= Directions =
A faithful copy of every record is needed here. Images must not appear in it.

---- Provided material

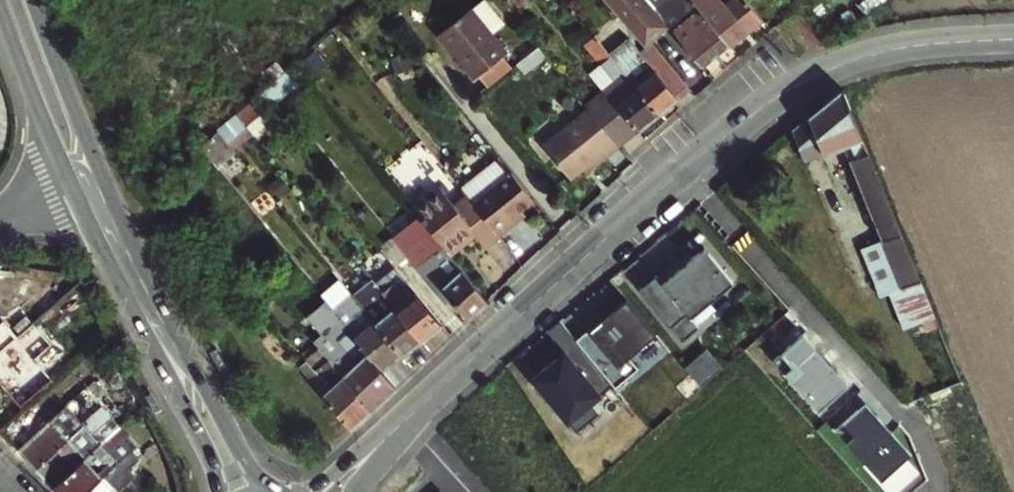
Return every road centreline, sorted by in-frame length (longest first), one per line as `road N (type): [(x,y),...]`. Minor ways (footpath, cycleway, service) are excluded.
road 1 (residential): [(410,415),(618,225),(770,102),(868,57),(1013,39)]
road 2 (primary): [(268,491),(100,169)]
road 3 (primary): [(69,180),(220,491)]
road 4 (primary): [(0,5),(69,180)]
road 5 (primary): [(100,169),(32,0)]
road 6 (residential): [(410,415),(308,491)]

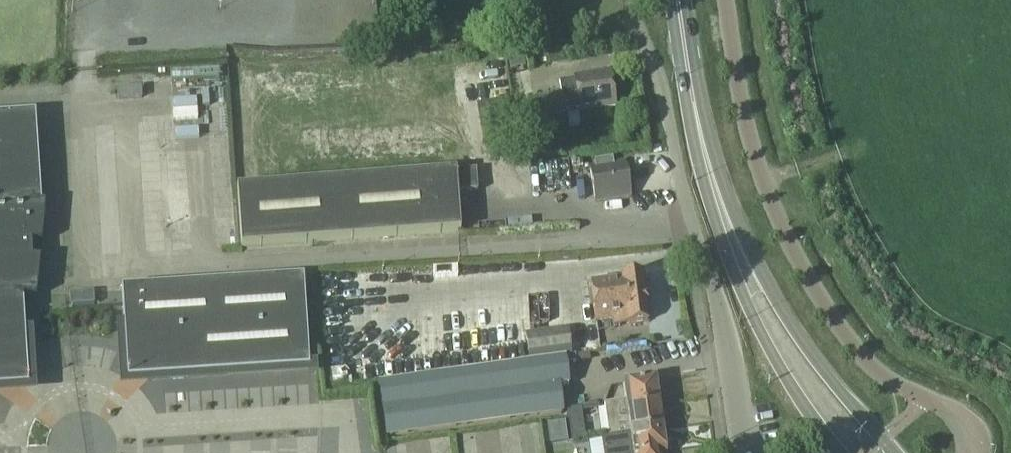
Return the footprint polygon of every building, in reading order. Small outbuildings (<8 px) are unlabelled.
[(510,69),(526,65),(524,56),(508,59),(510,69)] [(565,110),(566,110),(579,108),(580,110),(616,104),(610,69),(574,75),(574,78),(559,80),(561,92),(535,96),(538,118),(565,113),(565,110)] [(142,96),(141,86),(117,87),(118,98),(142,96)] [(29,385),(23,296),(37,296),(40,259),(33,258),(32,242),(42,241),(45,204),(41,203),(35,113),(0,115),(0,387),(29,385)] [(237,186),(241,246),(460,230),(458,191),(478,190),(476,169),(237,186)] [(612,187),(612,200),(595,201),(595,213),(633,212),(633,199),(624,199),(623,187),(612,187)] [(623,276),(593,280),(598,319),(614,317),(615,325),(648,320),(641,271),(623,274),(623,276)] [(304,276),(122,288),(127,379),(309,368),(304,276)] [(94,292),(70,293),(71,305),(94,304),(94,292)] [(401,296),(370,297),(373,370),(404,369),(401,296)] [(552,329),(551,309),(513,310),(514,330),(552,329)] [(526,334),(529,360),(571,355),(569,329),(526,334)] [(571,355),(529,360),(412,376),(380,381),(383,407),(387,436),(562,412),(558,384),(567,383),(565,362),(576,360),(575,354),(571,355)] [(626,400),(605,403),(606,412),(658,404),(657,393),(659,392),(658,383),(655,384),(655,379),(624,384),(626,400)] [(658,404),(606,412),(609,435),(613,435),(662,428),(661,424),(664,424),(662,415),(660,415),(658,404)] [(567,409),(571,433),(585,431),(581,407),(567,409)] [(613,435),(616,452),(661,452),(665,452),(665,448),(667,448),(666,439),(663,439),(662,428),(613,435)]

--------

= Result of this task =
Return every road centreline, sorted by in-frame length (longest first), one per line as `road N (type): [(x,y),...]`. Minor ways (footpath, cycleway, service) are excluded.
road 1 (residential): [(410,415),(618,225),(770,102),(868,57),(1013,39)]
road 2 (primary): [(268,491),(100,169)]
road 3 (primary): [(69,180),(220,491)]
road 4 (primary): [(0,5),(69,180)]
road 5 (primary): [(100,169),(32,0)]
road 6 (residential): [(410,415),(308,491)]

Return the footprint polygon of every building, in reading order. Small outbuildings (<8 px) are unlabelled.
[(510,69),(526,65),(524,56),(508,59),(510,69)] [(565,110),(566,110),(579,108),(580,110),(616,104),(610,69),(574,75),(574,78),(559,80),(561,92),(535,96),(538,118),(565,113),(565,110)] [(142,96),(141,86),(117,87),(118,98),(142,96)] [(29,385),(23,296),(37,296),(40,259),(33,258),(32,242),(42,241),(45,204),(41,203),(35,113),(0,115),(0,387),(29,385)] [(237,186),(241,246),(460,230),(458,191),(478,190),(476,169),(237,186)] [(612,187),(612,200),(595,201),(595,213),(633,212),(633,199),(624,199),(623,187),(612,187)] [(623,276),(593,280),(598,319),(614,317),(615,325),(648,320),(641,271),(623,274),(623,276)] [(304,276),(122,288),(127,379),(309,368),(304,276)] [(94,292),(70,293),(71,305),(94,304),(94,292)] [(401,296),(370,297),(373,370),(404,369),(401,296)] [(552,329),(551,309),(513,310),(514,330),(552,329)] [(526,334),(529,360),(571,355),(569,329),(526,334)] [(571,355),(529,360),(412,376),(380,381),(383,407),(387,436),(562,412),(558,384),(567,383),(565,362),(576,360),(575,354),(571,355)] [(626,400),(605,403),(606,412),(658,404),(657,393),(659,392),(658,383),(655,384),(655,379),(624,384),(626,400)] [(658,404),(606,412),(609,435),(613,435),(662,428),(661,424),(664,424),(662,415),(660,415),(658,404)] [(567,409),(571,433),(585,431),(581,407),(567,409)] [(613,435),(616,452),(661,452),(665,452),(665,448),(667,448),(666,439),(663,439),(662,428),(613,435)]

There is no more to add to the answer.